> **Task**: Begin with the first line of the entries below and reproduce each line exactly, ending with the line that holds "bench: (609, 461)".

Entries taken from a collection:
=== Section Start ===

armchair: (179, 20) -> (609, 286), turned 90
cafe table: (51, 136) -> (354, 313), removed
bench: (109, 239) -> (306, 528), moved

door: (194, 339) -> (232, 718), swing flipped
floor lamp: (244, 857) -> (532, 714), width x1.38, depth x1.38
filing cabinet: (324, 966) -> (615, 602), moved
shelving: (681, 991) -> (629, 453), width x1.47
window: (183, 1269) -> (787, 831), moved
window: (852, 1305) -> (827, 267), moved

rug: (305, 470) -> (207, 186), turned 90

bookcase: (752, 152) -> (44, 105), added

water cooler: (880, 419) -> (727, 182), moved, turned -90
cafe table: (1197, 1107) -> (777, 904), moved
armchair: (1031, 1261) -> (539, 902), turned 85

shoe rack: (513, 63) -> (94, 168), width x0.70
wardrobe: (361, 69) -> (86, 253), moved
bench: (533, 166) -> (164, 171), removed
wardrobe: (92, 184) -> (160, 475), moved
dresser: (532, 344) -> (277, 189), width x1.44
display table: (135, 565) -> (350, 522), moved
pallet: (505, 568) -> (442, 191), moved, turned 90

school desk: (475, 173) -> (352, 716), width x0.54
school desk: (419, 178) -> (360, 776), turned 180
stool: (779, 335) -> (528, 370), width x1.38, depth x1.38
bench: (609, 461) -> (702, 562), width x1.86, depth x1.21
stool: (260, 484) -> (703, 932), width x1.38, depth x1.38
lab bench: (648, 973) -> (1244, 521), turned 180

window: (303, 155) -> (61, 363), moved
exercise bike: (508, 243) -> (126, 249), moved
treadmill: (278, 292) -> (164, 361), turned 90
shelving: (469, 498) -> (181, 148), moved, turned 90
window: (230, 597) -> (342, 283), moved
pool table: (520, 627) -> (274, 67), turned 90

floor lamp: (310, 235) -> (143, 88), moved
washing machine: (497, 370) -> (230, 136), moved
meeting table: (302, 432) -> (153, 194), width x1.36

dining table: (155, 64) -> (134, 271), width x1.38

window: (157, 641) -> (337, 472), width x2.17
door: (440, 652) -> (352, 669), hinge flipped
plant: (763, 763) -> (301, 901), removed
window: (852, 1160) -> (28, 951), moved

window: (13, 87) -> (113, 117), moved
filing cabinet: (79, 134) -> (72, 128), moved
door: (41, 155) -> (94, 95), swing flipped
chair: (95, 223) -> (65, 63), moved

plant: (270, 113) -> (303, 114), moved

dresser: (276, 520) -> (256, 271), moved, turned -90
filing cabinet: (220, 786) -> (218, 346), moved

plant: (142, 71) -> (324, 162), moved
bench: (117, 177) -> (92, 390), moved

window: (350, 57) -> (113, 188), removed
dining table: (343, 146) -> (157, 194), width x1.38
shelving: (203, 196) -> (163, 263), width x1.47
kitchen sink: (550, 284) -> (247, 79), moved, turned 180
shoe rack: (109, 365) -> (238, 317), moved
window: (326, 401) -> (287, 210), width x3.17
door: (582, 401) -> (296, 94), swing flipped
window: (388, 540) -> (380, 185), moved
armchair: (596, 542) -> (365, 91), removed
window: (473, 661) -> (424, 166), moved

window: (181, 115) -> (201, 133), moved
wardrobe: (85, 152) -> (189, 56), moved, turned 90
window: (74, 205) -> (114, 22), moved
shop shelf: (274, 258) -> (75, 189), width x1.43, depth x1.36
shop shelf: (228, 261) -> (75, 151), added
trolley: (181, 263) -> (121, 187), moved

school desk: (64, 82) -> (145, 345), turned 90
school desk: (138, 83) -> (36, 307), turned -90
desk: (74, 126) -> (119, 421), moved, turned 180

=== Section End ===

> **Answer below**:
armchair: (179, 20) -> (609, 286), turned 90
cafe table: (51, 136) -> (354, 313), removed
bench: (109, 239) -> (306, 528), moved

door: (194, 339) -> (232, 718), swing flipped
floor lamp: (244, 857) -> (532, 714), width x1.38, depth x1.38
filing cabinet: (324, 966) -> (615, 602), moved
shelving: (681, 991) -> (629, 453), width x1.47
window: (183, 1269) -> (787, 831), moved
window: (852, 1305) -> (827, 267), moved

rug: (305, 470) -> (207, 186), turned 90

bookcase: (752, 152) -> (44, 105), added

water cooler: (880, 419) -> (727, 182), moved, turned -90
cafe table: (1197, 1107) -> (777, 904), moved
armchair: (1031, 1261) -> (539, 902), turned 85

shoe rack: (513, 63) -> (94, 168), width x0.70
wardrobe: (361, 69) -> (86, 253), moved
bench: (533, 166) -> (164, 171), removed
wardrobe: (92, 184) -> (160, 475), moved
dresser: (532, 344) -> (277, 189), width x1.44
display table: (135, 565) -> (350, 522), moved
pallet: (505, 568) -> (442, 191), moved, turned 90

school desk: (475, 173) -> (352, 716), width x0.54
school desk: (419, 178) -> (360, 776), turned 180
stool: (779, 335) -> (528, 370), width x1.38, depth x1.38
bench: (609, 461) -> (702, 562), width x1.86, depth x1.21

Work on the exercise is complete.